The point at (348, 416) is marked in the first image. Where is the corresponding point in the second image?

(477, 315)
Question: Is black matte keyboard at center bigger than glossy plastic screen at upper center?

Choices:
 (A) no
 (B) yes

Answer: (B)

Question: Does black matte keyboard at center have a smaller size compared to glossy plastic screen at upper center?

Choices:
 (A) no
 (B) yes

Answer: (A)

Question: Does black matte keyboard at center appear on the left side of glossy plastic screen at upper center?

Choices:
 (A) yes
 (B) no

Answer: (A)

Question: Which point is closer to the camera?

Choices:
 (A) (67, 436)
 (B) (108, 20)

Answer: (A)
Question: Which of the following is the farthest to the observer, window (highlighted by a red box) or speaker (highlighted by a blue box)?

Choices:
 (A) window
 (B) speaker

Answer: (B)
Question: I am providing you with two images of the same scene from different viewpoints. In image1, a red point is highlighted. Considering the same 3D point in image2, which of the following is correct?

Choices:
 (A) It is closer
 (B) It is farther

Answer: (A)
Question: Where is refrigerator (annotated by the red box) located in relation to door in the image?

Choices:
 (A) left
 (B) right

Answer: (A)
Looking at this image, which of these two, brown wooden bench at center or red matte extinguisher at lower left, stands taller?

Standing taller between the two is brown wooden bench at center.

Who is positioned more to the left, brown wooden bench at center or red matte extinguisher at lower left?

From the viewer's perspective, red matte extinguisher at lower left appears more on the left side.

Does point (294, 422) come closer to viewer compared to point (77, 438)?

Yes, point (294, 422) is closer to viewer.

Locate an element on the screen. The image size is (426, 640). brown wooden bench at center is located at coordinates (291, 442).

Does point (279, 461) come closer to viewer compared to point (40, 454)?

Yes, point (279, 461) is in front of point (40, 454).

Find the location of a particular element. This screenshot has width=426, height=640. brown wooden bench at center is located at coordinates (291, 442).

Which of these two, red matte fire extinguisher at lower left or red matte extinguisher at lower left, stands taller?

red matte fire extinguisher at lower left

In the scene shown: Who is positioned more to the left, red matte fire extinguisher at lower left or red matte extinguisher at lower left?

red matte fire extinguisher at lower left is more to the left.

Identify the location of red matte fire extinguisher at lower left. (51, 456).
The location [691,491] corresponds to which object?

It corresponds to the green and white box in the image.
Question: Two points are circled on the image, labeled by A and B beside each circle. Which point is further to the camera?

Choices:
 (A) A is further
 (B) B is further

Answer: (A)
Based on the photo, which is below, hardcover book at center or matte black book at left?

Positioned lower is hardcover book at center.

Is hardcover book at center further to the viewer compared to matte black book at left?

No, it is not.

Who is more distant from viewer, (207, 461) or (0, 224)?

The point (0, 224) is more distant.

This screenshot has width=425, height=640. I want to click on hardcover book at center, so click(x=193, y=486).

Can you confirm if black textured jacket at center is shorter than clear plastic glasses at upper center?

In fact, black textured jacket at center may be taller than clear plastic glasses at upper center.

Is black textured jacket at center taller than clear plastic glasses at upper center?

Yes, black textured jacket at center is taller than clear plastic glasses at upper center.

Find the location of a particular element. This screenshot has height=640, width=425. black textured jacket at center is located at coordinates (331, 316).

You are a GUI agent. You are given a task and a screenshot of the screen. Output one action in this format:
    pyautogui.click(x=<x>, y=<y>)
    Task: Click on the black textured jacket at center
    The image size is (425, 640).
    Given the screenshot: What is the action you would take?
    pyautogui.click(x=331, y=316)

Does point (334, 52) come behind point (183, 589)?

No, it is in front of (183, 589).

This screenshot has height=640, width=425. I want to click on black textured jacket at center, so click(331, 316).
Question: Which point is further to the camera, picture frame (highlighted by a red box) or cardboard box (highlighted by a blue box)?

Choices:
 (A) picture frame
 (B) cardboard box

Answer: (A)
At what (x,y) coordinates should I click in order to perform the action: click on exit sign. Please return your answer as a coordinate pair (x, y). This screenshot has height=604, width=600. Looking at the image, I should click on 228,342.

-=-=-

INSTRUCTION
Reproduce the records verbatim, beginning at the line that contains "It corresponds to" and stopping after the line that contains "Positioned lower is hardcover book at center.".

TASK RESULT
It corresponds to the green and white box in the image.
Question: Two points are circled on the image, labeled by A and B beside each circle. Which point is further to the camera?

Choices:
 (A) A is further
 (B) B is further

Answer: (A)
Based on the photo, which is below, hardcover book at center or matte black book at left?

Positioned lower is hardcover book at center.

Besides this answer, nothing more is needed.